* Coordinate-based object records
☆ ☆ ☆ ☆ ☆ ☆ ☆

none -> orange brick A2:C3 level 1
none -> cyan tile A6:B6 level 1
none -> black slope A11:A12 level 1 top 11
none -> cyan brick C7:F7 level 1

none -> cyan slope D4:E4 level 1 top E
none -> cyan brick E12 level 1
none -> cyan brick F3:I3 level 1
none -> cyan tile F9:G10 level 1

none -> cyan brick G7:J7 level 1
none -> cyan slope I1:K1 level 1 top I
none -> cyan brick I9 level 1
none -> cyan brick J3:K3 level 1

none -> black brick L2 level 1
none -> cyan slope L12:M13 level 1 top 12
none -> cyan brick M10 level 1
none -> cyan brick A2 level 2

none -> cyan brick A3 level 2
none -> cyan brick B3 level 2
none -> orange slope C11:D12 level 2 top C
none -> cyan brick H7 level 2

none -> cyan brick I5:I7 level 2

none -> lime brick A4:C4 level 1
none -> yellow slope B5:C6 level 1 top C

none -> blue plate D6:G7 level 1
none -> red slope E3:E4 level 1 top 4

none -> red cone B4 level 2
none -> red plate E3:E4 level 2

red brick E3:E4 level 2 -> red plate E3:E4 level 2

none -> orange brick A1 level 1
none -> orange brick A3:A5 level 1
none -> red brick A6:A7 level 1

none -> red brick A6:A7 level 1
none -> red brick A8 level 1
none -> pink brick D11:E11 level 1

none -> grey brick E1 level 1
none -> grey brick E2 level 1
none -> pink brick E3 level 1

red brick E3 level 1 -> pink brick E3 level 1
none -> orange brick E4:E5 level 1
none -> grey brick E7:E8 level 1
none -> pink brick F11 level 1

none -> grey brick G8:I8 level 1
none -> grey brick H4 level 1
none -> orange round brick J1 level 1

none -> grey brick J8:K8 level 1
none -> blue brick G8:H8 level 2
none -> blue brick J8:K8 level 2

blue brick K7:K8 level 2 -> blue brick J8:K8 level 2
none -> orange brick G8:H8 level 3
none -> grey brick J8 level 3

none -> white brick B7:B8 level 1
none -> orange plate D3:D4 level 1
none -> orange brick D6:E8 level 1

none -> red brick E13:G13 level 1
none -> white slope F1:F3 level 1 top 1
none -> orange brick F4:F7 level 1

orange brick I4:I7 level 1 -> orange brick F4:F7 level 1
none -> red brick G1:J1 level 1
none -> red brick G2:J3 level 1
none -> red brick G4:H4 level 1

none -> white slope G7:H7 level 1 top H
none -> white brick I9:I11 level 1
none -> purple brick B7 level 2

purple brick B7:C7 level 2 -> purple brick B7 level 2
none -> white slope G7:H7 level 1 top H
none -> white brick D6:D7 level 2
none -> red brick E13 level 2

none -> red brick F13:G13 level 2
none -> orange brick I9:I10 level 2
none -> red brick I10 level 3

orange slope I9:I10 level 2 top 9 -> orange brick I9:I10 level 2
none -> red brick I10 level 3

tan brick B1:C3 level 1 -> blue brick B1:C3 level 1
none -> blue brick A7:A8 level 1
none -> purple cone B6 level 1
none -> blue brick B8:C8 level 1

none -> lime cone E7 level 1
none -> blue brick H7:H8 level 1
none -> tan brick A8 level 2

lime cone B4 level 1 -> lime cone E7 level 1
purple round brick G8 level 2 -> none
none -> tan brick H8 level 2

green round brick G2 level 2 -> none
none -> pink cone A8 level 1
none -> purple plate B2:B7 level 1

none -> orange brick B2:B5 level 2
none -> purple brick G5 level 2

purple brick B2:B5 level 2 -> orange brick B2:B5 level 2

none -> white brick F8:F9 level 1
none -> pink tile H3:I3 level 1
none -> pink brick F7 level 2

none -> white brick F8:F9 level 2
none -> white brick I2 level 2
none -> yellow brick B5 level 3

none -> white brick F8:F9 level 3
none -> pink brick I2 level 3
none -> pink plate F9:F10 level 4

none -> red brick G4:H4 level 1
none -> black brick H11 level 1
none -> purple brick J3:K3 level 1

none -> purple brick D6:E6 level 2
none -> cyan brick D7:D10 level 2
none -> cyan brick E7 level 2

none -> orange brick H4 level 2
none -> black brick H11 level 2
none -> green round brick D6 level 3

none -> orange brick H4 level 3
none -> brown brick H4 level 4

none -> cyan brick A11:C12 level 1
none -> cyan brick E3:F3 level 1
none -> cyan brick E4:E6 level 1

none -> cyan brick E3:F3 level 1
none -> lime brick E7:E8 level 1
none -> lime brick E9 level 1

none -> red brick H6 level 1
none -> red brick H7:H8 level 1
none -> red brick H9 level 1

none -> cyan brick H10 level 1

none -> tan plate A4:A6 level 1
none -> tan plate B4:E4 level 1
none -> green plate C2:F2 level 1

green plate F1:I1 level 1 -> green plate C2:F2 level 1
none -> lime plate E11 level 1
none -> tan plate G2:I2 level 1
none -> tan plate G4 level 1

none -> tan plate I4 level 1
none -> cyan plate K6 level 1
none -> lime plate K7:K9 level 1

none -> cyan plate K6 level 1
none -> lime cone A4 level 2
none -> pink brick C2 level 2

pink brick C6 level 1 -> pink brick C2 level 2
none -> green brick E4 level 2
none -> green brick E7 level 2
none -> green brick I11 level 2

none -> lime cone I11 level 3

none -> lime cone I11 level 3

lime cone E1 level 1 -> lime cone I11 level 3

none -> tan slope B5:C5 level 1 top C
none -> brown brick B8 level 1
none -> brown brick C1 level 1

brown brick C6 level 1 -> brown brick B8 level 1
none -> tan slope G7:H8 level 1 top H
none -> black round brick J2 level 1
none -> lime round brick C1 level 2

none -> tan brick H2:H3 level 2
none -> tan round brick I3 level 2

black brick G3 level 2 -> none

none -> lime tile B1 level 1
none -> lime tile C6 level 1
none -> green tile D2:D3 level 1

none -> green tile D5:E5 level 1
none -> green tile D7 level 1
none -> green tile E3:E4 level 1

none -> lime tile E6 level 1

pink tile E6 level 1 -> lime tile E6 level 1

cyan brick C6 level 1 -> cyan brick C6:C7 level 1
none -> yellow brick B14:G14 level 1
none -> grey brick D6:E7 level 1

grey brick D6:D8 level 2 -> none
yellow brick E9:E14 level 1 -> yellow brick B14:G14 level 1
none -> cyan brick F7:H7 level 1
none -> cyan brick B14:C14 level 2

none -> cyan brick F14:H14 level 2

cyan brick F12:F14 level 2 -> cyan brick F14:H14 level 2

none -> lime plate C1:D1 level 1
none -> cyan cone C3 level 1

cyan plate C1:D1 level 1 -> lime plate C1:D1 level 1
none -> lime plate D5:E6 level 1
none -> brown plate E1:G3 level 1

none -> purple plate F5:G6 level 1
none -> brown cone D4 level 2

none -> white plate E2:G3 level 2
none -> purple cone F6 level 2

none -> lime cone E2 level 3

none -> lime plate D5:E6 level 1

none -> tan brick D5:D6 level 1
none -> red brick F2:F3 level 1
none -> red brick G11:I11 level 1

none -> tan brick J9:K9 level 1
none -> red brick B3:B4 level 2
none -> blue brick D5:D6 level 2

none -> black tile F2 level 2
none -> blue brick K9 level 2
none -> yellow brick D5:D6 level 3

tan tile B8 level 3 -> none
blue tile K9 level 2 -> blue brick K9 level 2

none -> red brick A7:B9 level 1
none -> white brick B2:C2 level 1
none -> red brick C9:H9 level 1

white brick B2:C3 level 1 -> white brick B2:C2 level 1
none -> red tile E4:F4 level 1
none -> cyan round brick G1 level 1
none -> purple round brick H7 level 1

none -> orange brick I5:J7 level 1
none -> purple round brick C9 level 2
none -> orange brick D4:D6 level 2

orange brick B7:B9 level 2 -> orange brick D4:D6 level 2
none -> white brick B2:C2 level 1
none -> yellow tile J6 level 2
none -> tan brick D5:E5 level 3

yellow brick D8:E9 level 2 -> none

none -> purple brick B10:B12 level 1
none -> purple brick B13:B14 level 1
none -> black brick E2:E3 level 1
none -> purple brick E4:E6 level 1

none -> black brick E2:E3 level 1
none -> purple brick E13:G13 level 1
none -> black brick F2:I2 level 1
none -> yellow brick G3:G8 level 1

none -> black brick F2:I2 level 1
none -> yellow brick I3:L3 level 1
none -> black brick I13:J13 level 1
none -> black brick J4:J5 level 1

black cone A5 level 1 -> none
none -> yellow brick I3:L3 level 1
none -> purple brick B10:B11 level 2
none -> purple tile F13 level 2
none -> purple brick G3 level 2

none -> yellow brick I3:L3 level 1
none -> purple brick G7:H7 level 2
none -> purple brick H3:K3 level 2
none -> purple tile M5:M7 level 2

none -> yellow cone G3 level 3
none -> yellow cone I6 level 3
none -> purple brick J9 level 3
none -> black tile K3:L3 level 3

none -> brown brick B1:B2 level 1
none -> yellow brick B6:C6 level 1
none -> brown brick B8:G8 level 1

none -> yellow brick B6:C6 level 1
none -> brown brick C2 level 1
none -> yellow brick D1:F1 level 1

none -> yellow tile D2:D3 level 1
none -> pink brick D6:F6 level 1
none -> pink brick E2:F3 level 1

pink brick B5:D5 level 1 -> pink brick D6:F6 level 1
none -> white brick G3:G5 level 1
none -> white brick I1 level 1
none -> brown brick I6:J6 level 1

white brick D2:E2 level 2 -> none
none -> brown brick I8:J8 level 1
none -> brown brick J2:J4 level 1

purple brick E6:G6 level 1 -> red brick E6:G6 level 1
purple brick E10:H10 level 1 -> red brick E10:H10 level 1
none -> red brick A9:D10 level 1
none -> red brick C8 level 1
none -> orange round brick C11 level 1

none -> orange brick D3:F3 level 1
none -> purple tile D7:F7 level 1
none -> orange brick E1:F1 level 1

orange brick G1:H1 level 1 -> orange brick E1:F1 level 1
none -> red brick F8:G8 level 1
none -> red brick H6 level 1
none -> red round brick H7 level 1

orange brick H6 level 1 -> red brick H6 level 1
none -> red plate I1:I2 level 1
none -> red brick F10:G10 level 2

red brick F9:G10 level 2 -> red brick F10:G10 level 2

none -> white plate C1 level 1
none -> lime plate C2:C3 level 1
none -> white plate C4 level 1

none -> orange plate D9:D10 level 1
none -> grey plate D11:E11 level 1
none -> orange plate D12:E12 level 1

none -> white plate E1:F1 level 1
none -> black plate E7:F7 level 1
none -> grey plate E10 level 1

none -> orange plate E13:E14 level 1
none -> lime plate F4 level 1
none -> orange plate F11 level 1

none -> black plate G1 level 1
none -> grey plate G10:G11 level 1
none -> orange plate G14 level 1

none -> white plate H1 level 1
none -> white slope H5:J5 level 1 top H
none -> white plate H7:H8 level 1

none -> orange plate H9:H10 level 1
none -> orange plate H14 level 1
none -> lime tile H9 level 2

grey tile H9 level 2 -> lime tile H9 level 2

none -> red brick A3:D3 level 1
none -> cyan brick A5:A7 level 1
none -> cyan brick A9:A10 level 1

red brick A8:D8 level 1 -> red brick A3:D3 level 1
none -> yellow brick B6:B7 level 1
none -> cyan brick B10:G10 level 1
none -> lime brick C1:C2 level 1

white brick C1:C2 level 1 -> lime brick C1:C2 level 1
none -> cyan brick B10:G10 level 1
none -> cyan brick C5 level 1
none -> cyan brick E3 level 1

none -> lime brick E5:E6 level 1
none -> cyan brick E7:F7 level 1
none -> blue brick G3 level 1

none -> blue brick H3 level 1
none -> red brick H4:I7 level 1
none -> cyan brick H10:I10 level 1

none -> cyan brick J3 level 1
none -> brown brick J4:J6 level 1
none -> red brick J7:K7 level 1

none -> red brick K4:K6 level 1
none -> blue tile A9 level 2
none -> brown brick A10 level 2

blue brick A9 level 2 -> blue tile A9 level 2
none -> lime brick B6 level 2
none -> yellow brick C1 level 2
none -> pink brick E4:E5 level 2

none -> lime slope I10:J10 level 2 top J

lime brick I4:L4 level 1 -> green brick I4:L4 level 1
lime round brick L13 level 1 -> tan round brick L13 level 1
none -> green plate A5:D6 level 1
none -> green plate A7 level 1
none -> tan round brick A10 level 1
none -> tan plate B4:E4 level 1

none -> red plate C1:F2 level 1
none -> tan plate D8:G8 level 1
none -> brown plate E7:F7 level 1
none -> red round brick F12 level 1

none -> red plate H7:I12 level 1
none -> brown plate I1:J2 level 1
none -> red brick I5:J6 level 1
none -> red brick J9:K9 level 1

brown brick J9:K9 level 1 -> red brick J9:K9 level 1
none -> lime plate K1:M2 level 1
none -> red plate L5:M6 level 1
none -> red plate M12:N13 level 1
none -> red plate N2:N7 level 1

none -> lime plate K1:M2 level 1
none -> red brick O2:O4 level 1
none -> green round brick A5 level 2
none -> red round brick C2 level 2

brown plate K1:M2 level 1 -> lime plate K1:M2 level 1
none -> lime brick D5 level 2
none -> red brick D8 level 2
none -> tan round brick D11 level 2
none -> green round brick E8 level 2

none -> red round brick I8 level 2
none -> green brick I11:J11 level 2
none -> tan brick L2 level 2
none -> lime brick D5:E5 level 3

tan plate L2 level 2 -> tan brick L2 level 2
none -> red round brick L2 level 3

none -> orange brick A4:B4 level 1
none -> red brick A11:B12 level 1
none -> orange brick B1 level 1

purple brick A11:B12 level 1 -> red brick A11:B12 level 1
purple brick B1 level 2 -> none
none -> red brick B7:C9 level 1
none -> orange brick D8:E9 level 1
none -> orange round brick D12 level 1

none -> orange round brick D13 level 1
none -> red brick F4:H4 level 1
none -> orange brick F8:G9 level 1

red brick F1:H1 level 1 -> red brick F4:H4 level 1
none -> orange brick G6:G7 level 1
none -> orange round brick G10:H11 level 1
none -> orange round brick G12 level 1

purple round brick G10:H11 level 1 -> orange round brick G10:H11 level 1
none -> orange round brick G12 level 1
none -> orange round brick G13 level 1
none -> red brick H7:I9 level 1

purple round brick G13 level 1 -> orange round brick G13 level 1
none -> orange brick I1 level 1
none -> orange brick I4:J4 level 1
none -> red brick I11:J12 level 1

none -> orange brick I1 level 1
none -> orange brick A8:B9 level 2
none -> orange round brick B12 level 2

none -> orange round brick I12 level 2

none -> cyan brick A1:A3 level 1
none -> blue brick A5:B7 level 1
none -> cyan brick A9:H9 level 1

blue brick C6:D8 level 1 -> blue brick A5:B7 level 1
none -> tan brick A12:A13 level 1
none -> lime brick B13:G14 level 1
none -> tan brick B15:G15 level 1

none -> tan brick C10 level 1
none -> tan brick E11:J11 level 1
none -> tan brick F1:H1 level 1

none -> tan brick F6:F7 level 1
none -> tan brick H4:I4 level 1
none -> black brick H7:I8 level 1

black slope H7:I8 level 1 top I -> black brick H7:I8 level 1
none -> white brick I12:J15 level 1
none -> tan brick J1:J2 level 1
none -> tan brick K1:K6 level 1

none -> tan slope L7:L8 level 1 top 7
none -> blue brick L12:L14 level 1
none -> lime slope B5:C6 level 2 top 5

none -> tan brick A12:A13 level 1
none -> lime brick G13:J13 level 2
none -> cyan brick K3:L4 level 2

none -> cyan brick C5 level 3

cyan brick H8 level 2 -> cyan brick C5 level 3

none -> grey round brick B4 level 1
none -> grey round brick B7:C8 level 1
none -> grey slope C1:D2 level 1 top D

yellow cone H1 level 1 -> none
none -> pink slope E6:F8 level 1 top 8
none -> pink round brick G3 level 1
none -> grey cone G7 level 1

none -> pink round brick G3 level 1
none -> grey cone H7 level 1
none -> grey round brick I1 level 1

☆ ☆ ☆ ☆ ☆ ☆ ☆

Out of the data above, transcribe exactly and only the lines starting with the line that has "black cone A5 level 1 -> none" and going on through the line that has "none -> red round brick H7 level 1", both included.

* Exercise output
black cone A5 level 1 -> none
none -> yellow brick I3:L3 level 1
none -> purple brick B10:B11 level 2
none -> purple tile F13 level 2
none -> purple brick G3 level 2

none -> yellow brick I3:L3 level 1
none -> purple brick G7:H7 level 2
none -> purple brick H3:K3 level 2
none -> purple tile M5:M7 level 2

none -> yellow cone G3 level 3
none -> yellow cone I6 level 3
none -> purple brick J9 level 3
none -> black tile K3:L3 level 3

none -> brown brick B1:B2 level 1
none -> yellow brick B6:C6 level 1
none -> brown brick B8:G8 level 1

none -> yellow brick B6:C6 level 1
none -> brown brick C2 level 1
none -> yellow brick D1:F1 level 1

none -> yellow tile D2:D3 level 1
none -> pink brick D6:F6 level 1
none -> pink brick E2:F3 level 1

pink brick B5:D5 level 1 -> pink brick D6:F6 level 1
none -> white brick G3:G5 level 1
none -> white brick I1 level 1
none -> brown brick I6:J6 level 1

white brick D2:E2 level 2 -> none
none -> brown brick I8:J8 level 1
none -> brown brick J2:J4 level 1

purple brick E6:G6 level 1 -> red brick E6:G6 level 1
purple brick E10:H10 level 1 -> red brick E10:H10 level 1
none -> red brick A9:D10 level 1
none -> red brick C8 level 1
none -> orange round brick C11 level 1

none -> orange brick D3:F3 level 1
none -> purple tile D7:F7 level 1
none -> orange brick E1:F1 level 1

orange brick G1:H1 level 1 -> orange brick E1:F1 level 1
none -> red brick F8:G8 level 1
none -> red brick H6 level 1
none -> red round brick H7 level 1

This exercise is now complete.